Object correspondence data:
------------------------------

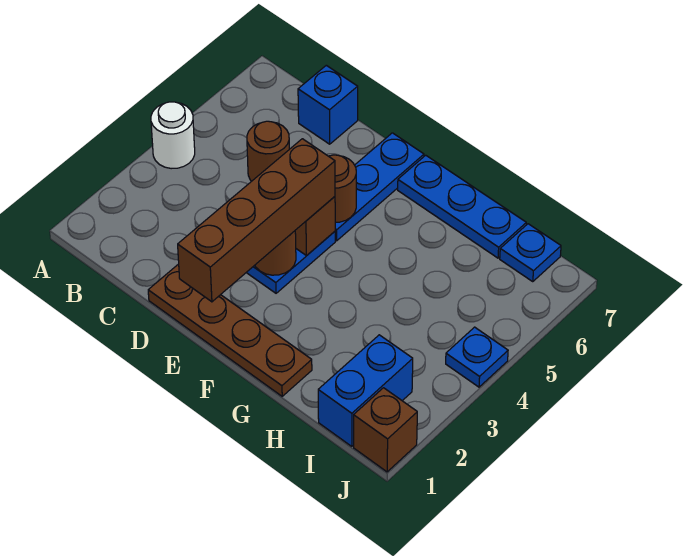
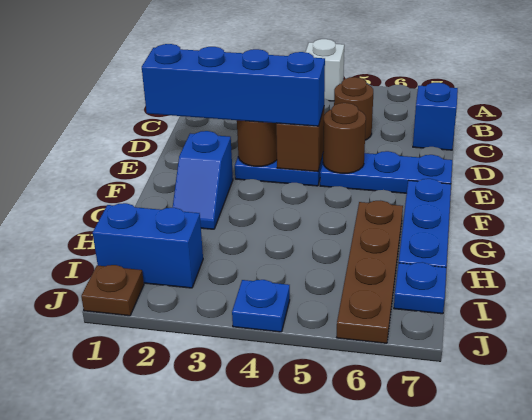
white 1x1 round brick [151,102,195,169] -> white 1x1 brick [305,39,344,101]
brown 1x4 plate [148,265,312,396] -> brown 1x4 plate moved to [336,201,403,343]
brown 1x4 brick [178,139,335,302] -> blue 1x4 brick [142,44,325,126]
none -> blue 1x2 slope [173,131,233,229]
brown 1x1 brick [354,388,417,472] -> brown 1x1 plate [81,265,144,316]

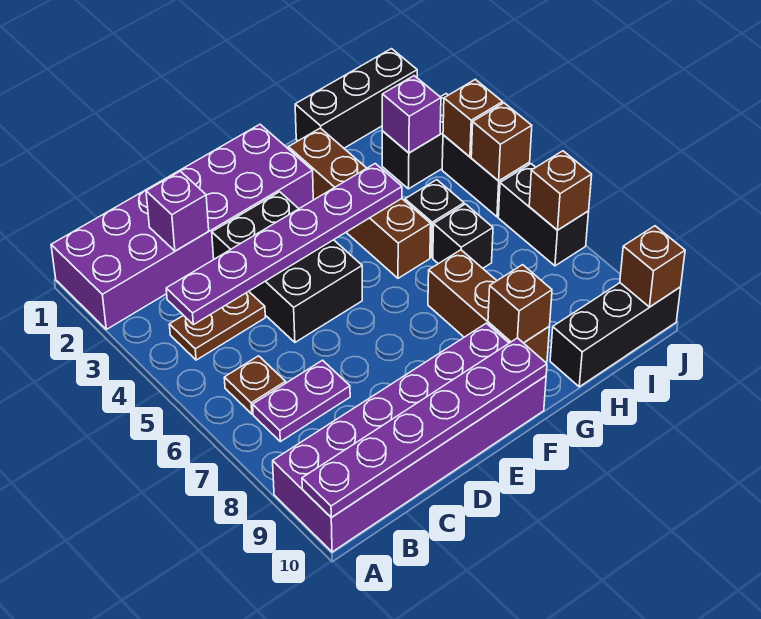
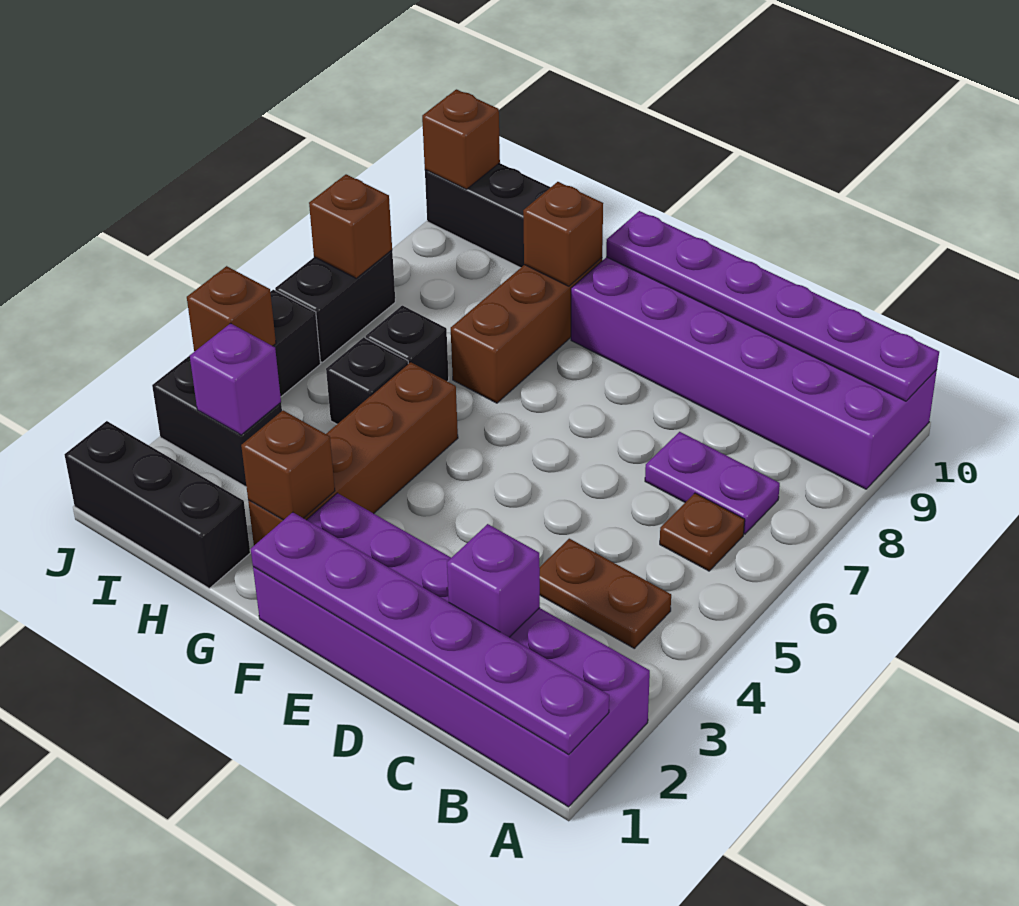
purple 1x6 plate [166,164,402,325] -> purple 1x6 plate moved to [251,512,609,754]
black 2x3 brick [212,192,362,342] -> none
brown 1x1 brick [471,103,532,181] -> brown 1x1 brick moved to [241,411,335,520]

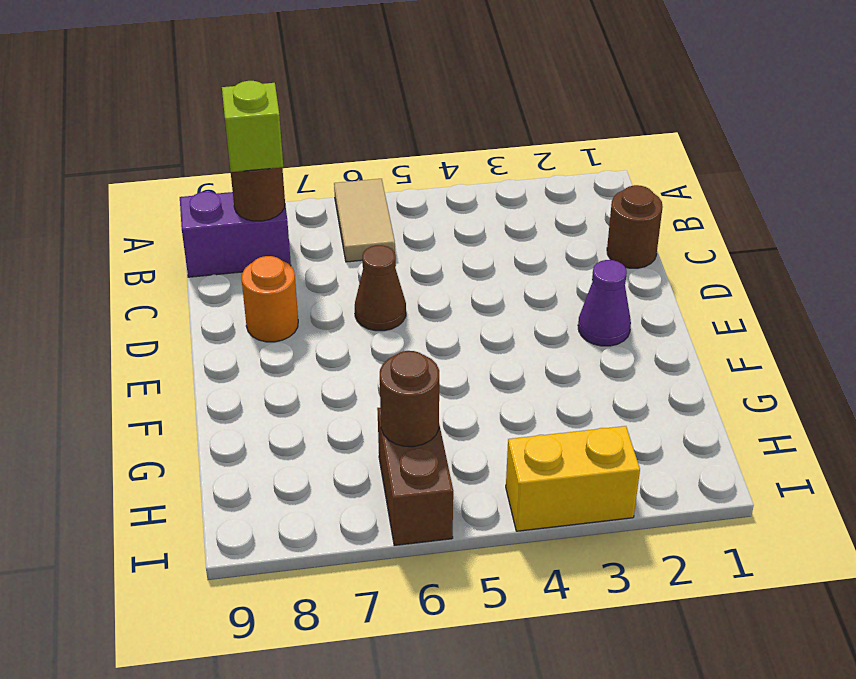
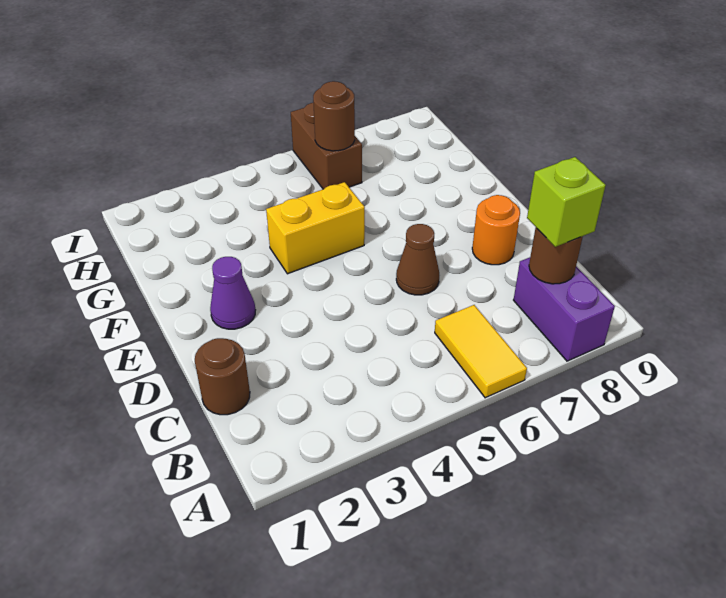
tan 1x2 tile [334,179,395,262] -> yellow 1x2 tile [435,305,527,398]
purple 1x2 brick [180,192,291,277] -> purple 1x2 brick turned to [514,257,615,361]
yellow 1x2 brick [506,426,640,531] -> yellow 1x2 brick moved to [266,182,365,274]

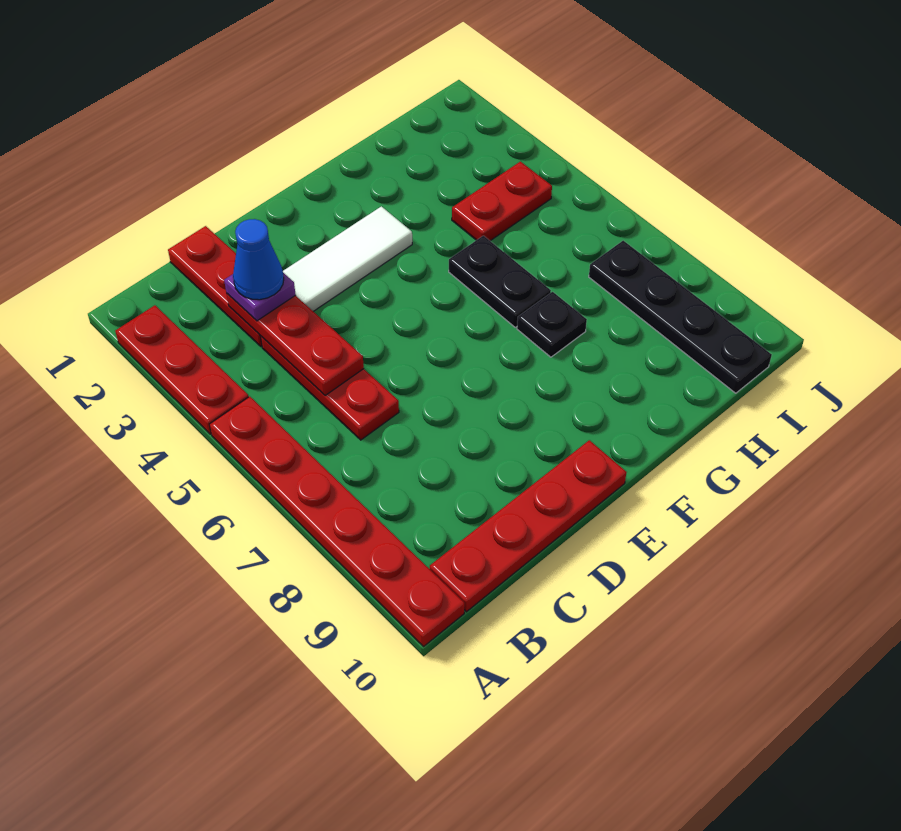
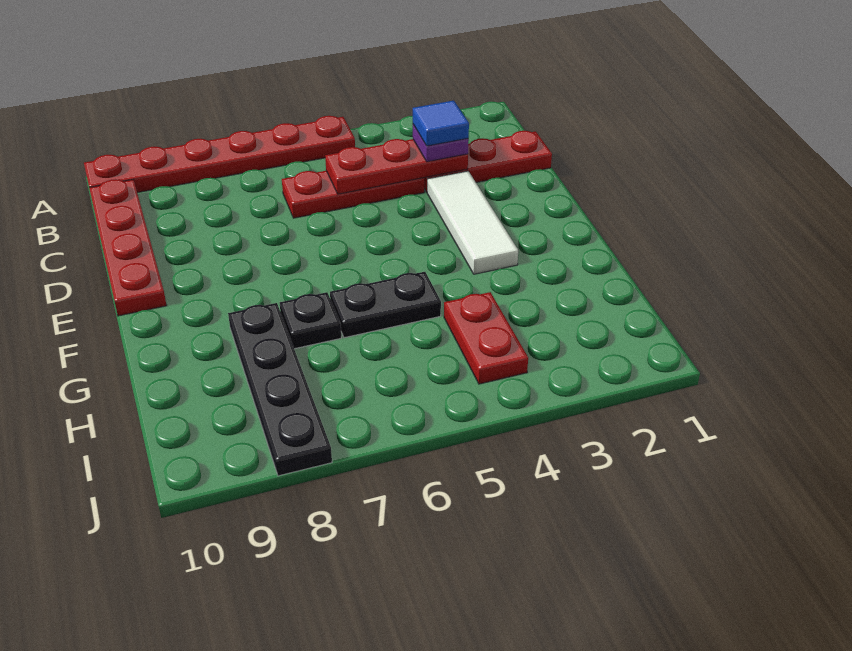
red 1x3 plate [115,305,249,434] -> none
blue 1x1 cone [233,219,284,300] -> blue 1x1 tile [413,101,469,146]
black 1x4 plate [589,241,772,393] -> black 1x4 plate turned to [228,303,332,476]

------------------------------

* TASK ITEM:
Once you have checked the entries above, say how many lines include the word "purple", and nothing beyond the number.

* TASK ANSWER:
2